* **Data extracts**

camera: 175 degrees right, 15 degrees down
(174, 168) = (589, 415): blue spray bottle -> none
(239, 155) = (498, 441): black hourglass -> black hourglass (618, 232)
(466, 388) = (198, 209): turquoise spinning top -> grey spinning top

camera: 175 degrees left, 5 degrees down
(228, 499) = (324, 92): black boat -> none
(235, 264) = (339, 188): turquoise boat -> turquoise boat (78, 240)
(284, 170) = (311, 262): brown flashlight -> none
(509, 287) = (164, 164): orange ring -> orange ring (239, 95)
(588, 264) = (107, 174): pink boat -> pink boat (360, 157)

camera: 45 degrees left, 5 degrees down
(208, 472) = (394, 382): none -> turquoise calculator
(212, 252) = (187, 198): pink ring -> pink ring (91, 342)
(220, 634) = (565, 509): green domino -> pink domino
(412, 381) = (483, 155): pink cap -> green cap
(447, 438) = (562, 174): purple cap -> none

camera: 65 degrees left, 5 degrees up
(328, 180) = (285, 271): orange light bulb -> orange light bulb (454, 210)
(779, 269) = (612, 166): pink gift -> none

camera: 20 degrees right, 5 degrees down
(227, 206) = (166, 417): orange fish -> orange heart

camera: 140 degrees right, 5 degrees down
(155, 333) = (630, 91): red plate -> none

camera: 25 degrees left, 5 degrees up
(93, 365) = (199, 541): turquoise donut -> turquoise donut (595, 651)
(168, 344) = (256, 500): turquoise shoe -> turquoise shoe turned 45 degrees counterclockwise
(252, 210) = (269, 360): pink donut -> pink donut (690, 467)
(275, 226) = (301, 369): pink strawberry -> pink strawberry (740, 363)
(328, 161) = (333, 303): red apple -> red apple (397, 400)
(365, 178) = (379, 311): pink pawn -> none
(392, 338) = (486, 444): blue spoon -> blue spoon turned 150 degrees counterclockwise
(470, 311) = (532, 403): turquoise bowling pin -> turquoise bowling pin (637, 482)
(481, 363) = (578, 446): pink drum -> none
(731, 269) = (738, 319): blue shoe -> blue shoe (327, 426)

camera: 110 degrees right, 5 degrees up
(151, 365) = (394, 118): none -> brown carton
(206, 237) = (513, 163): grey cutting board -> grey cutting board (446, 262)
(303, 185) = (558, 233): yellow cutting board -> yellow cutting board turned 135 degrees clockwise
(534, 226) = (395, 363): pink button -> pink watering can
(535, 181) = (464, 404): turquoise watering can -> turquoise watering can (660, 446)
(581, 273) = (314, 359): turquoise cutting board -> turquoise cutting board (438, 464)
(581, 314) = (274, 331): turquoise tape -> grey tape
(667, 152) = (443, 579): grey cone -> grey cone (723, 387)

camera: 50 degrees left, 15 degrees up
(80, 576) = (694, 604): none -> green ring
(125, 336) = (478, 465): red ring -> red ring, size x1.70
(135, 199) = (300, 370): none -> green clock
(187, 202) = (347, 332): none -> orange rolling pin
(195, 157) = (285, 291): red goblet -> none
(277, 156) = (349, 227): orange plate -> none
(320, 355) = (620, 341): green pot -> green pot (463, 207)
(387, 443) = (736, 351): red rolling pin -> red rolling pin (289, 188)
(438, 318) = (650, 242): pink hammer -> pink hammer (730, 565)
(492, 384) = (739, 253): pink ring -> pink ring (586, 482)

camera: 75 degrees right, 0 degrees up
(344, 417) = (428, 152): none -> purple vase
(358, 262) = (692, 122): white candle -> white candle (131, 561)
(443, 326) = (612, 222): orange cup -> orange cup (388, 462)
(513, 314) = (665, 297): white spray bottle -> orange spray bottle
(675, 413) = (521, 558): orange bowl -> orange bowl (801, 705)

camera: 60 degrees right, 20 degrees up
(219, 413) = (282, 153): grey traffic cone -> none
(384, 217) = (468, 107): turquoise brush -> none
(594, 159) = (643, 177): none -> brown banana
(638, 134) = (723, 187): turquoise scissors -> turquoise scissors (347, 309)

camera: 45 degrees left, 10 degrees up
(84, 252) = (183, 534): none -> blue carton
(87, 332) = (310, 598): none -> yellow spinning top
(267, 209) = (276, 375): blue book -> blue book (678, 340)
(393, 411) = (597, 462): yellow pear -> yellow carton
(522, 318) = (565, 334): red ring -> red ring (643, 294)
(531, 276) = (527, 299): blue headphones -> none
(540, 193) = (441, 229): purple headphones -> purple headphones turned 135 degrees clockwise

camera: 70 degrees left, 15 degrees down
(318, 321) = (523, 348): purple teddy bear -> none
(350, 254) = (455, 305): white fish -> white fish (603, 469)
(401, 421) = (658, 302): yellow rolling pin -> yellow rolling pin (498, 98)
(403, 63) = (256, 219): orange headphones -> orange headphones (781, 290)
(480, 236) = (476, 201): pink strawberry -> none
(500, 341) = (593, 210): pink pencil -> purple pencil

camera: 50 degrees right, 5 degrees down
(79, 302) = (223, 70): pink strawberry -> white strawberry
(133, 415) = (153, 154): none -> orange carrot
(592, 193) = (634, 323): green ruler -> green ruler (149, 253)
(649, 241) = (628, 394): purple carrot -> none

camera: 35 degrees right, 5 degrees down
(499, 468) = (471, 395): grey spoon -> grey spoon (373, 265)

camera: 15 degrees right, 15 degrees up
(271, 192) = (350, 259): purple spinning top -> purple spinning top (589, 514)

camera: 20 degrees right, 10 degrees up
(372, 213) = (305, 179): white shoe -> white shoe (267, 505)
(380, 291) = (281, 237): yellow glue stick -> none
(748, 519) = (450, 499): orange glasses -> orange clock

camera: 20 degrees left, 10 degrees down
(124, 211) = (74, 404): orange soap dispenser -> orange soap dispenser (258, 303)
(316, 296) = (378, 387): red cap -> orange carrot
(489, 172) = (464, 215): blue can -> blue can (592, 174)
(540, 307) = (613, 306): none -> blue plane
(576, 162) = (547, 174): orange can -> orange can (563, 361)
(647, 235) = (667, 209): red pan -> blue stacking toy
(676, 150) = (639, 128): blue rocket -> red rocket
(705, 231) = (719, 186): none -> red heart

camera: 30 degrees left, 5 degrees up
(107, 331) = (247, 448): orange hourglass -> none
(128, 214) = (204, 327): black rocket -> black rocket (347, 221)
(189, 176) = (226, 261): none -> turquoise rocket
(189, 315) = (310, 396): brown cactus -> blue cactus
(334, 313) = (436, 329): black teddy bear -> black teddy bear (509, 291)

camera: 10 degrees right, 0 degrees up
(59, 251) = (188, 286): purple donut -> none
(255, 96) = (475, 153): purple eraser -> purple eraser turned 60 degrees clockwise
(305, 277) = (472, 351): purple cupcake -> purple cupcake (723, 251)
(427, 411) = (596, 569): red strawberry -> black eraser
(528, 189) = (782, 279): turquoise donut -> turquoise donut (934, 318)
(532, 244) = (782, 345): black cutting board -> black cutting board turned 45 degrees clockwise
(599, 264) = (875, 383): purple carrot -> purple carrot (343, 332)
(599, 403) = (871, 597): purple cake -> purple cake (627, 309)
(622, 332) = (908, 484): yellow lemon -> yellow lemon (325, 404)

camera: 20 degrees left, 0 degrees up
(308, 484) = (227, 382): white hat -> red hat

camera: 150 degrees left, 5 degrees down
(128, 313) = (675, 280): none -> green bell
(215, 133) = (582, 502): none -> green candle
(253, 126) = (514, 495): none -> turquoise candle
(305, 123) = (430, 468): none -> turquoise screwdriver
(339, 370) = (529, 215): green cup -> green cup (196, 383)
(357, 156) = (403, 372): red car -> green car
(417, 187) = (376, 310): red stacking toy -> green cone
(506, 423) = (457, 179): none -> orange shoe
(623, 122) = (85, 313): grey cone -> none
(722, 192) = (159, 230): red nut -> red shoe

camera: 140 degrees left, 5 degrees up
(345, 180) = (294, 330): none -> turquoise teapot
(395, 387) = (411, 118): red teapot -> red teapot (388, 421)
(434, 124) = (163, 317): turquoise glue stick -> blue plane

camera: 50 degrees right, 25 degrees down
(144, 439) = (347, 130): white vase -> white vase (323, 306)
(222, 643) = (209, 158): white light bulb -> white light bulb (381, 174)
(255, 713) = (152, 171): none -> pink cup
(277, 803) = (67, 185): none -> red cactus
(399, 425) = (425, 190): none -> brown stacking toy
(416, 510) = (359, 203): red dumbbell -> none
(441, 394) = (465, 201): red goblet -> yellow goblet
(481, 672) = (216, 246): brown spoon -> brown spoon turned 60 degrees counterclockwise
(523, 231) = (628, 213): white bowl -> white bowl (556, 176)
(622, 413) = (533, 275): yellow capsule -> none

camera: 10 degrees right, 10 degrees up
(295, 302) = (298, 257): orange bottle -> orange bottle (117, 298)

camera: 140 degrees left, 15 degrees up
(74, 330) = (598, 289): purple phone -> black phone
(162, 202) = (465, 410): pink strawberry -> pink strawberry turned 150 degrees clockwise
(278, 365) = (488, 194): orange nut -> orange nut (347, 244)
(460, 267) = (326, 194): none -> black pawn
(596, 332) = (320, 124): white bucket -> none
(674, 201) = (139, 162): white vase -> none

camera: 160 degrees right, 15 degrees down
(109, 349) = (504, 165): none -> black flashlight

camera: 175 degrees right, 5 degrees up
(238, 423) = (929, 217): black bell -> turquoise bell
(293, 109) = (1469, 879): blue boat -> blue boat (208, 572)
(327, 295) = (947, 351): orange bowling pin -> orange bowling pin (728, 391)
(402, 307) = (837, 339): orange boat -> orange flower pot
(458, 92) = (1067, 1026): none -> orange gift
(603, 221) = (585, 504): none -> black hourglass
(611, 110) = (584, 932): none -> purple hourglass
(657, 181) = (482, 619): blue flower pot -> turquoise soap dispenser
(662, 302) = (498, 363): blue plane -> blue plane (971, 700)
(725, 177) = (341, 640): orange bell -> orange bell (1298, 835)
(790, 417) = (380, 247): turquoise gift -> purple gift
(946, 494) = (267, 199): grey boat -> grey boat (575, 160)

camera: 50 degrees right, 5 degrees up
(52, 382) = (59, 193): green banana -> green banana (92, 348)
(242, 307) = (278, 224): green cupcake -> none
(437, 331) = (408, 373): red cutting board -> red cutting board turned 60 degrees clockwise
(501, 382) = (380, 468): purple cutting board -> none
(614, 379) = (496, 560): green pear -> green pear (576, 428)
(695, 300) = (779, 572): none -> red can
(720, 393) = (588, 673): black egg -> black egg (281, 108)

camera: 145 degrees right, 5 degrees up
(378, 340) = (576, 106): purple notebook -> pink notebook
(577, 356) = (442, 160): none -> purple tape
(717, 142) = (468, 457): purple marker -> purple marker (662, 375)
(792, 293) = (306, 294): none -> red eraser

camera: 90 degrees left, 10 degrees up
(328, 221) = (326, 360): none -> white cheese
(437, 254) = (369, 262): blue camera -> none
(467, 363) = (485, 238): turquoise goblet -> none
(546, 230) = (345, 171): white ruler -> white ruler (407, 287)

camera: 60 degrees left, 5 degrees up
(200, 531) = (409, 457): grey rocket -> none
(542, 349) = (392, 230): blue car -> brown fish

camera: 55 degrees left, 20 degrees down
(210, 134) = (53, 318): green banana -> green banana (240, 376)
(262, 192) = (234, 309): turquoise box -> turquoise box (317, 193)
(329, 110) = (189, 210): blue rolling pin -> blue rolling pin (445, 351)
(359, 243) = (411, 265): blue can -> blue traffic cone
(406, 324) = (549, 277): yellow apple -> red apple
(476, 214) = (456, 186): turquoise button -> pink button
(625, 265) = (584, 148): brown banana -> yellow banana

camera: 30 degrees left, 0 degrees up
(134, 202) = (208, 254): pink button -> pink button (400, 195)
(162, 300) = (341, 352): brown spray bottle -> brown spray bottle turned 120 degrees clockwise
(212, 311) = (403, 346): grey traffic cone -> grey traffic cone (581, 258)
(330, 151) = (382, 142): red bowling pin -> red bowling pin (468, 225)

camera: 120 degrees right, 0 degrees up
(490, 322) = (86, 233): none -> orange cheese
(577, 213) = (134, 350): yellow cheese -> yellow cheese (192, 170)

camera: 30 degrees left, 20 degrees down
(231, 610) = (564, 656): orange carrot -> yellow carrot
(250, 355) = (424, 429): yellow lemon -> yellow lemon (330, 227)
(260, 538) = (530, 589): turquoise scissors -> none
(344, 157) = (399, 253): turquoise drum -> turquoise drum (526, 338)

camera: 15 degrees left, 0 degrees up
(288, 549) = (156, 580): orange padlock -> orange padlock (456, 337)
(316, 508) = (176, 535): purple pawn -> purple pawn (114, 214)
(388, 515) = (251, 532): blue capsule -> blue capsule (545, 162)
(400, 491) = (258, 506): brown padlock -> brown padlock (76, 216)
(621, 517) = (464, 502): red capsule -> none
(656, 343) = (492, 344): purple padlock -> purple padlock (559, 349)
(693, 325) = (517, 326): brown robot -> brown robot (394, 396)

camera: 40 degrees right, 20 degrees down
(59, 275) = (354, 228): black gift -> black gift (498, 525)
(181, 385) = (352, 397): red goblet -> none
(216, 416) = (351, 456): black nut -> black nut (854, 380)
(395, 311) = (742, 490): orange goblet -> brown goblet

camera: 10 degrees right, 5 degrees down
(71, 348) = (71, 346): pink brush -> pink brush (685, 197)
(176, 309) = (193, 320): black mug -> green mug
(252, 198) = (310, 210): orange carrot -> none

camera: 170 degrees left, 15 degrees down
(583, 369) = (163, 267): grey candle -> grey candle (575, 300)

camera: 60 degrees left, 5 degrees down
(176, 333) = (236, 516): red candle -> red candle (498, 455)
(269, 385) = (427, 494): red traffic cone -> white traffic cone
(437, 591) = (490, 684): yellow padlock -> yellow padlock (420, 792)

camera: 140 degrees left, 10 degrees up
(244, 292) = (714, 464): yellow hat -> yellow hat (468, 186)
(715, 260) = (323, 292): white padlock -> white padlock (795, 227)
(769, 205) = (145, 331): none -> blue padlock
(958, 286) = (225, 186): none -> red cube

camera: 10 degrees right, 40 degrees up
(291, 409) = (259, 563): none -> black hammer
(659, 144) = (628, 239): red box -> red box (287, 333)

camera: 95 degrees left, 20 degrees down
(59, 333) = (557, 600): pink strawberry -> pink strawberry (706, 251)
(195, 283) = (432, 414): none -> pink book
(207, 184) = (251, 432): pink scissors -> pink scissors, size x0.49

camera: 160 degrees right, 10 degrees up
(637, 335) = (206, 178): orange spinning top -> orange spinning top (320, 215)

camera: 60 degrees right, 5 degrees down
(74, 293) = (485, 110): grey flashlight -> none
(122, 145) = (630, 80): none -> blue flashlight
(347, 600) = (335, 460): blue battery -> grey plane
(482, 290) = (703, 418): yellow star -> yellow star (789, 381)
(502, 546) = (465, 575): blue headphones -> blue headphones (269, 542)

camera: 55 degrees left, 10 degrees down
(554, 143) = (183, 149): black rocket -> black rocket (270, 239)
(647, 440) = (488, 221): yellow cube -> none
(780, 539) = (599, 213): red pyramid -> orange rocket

* **What to produce**
Output should match, line for line, the stretch of the material above from the line holding "(614, 379) = (496, 560): green" through the line holding "(577, 356) = (442, 160): none -> purple tape".

* **Answer space**
(614, 379) = (496, 560): green pear -> green pear (576, 428)
(695, 300) = (779, 572): none -> red can
(720, 393) = (588, 673): black egg -> black egg (281, 108)

camera: 145 degrees right, 5 degrees up
(378, 340) = (576, 106): purple notebook -> pink notebook
(577, 356) = (442, 160): none -> purple tape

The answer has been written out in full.